*Your assignment*:
Your task is to copy the stretch of lines in the records below that begins with the line containing "move: green toy boat <334,109> to <523,354>" and ends with the line containing "recolor: green paintbrush", exactly as written, with nothing added.

== Input material

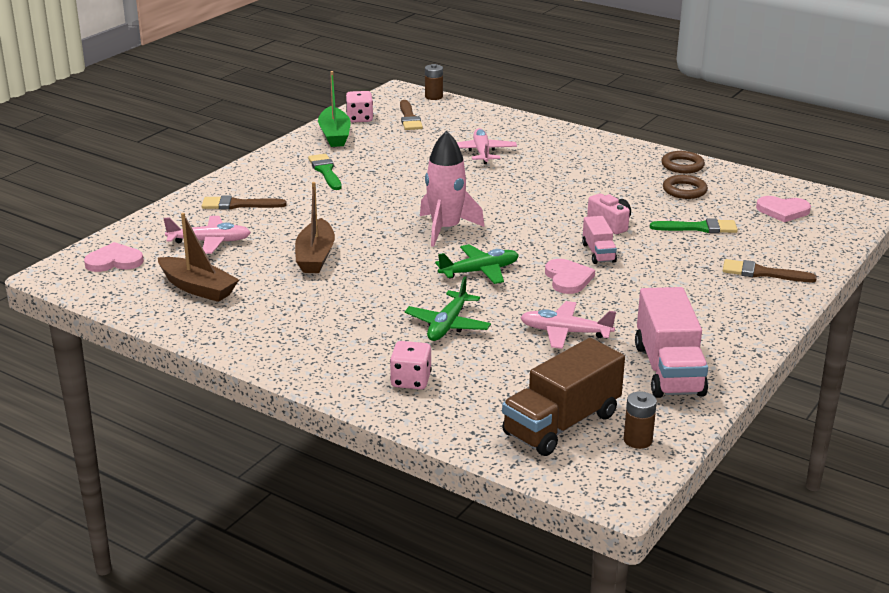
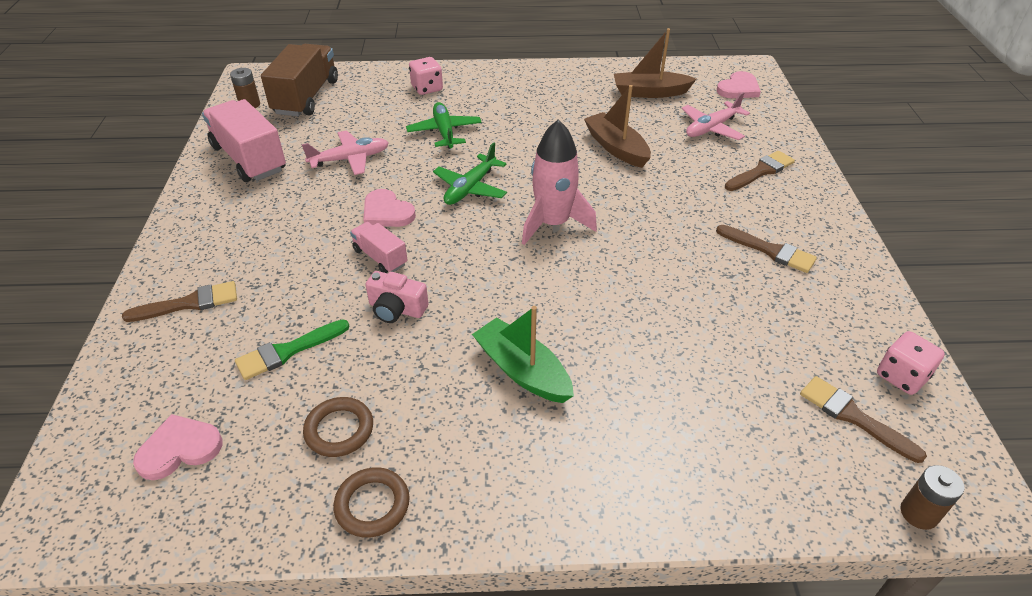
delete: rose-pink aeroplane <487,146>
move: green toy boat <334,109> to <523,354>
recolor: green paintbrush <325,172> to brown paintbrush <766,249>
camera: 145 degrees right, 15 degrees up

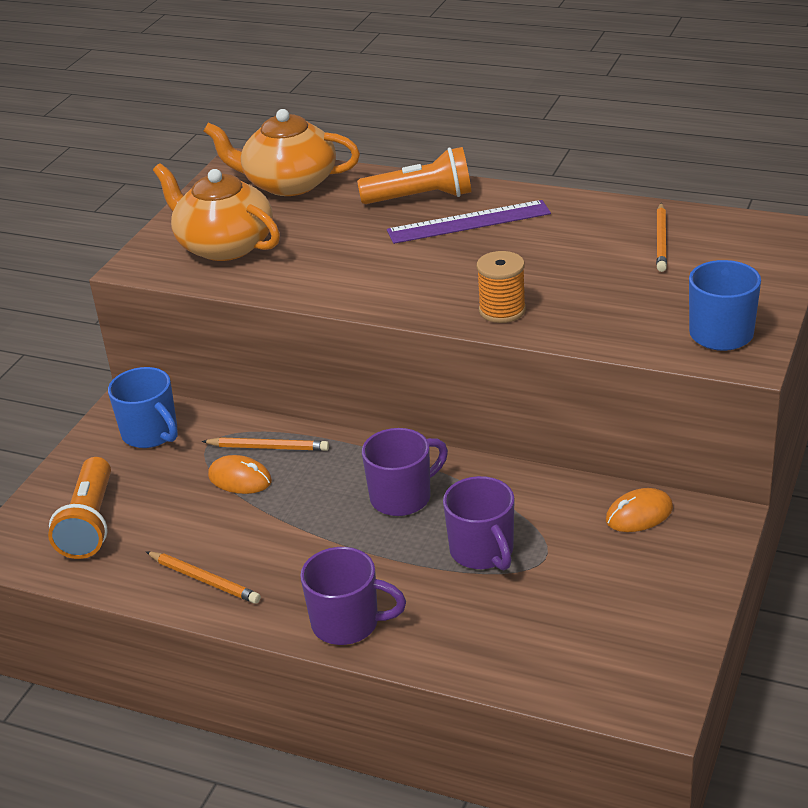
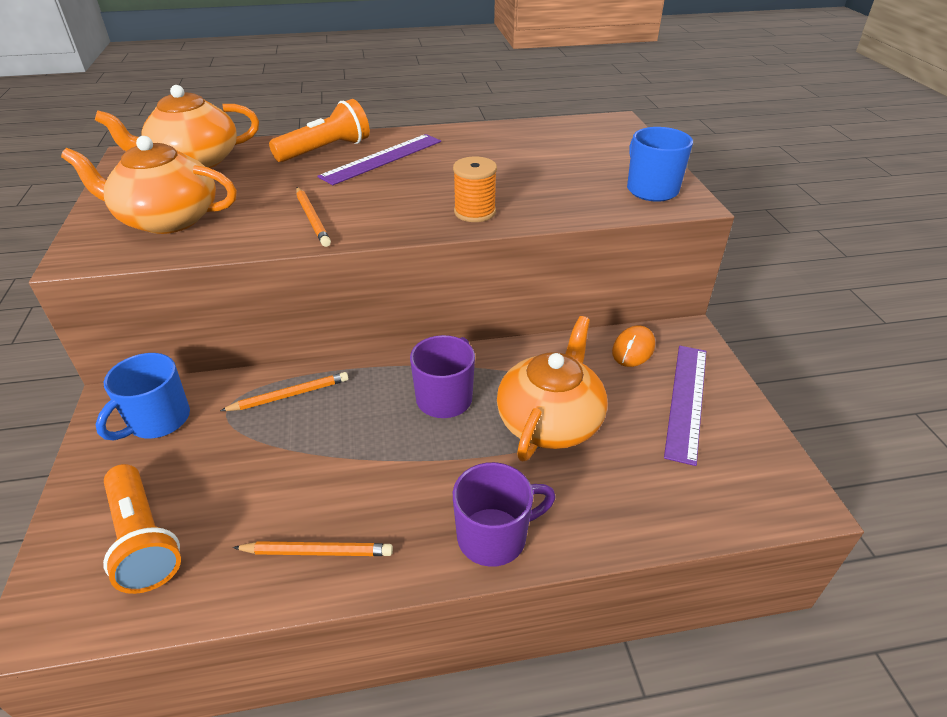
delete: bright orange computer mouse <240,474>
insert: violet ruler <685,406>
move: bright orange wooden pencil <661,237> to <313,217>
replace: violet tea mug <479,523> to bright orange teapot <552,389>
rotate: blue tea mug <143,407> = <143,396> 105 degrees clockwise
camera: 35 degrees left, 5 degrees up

====
== Input material

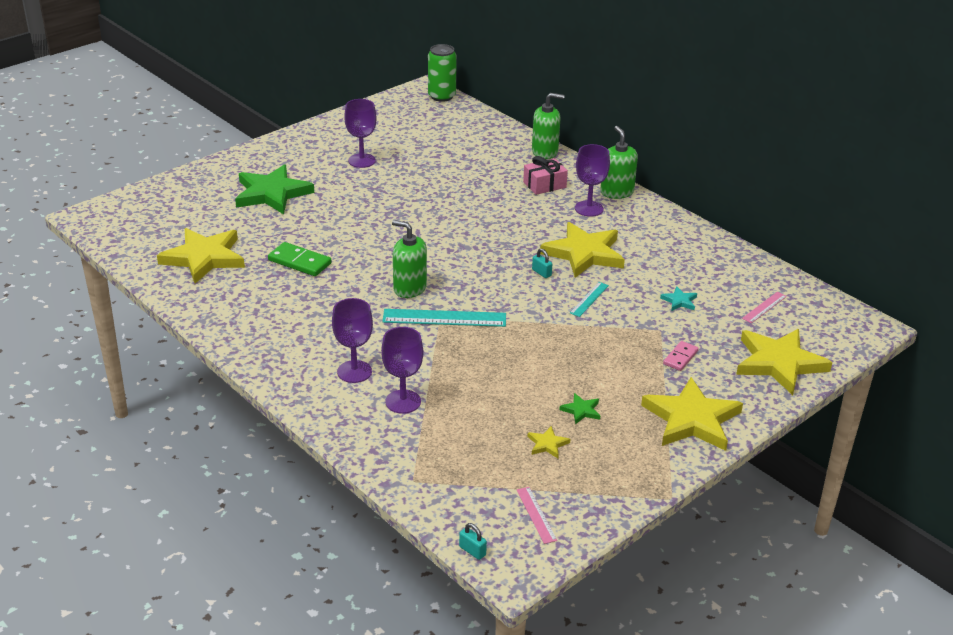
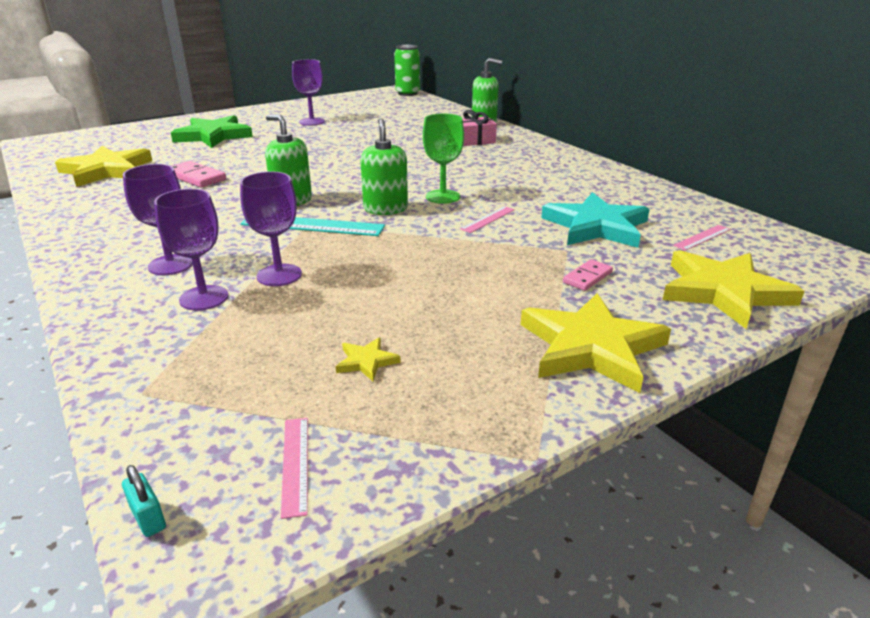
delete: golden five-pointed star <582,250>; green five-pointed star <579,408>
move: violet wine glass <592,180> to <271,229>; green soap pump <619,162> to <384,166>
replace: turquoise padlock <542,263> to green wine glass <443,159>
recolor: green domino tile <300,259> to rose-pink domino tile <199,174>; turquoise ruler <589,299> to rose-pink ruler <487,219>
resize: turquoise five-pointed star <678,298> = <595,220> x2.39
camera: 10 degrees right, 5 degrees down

====

*Task answer*:
move: green toy boat <334,109> to <523,354>
recolor: green paintbrush <325,172> to brown paintbrush <766,249>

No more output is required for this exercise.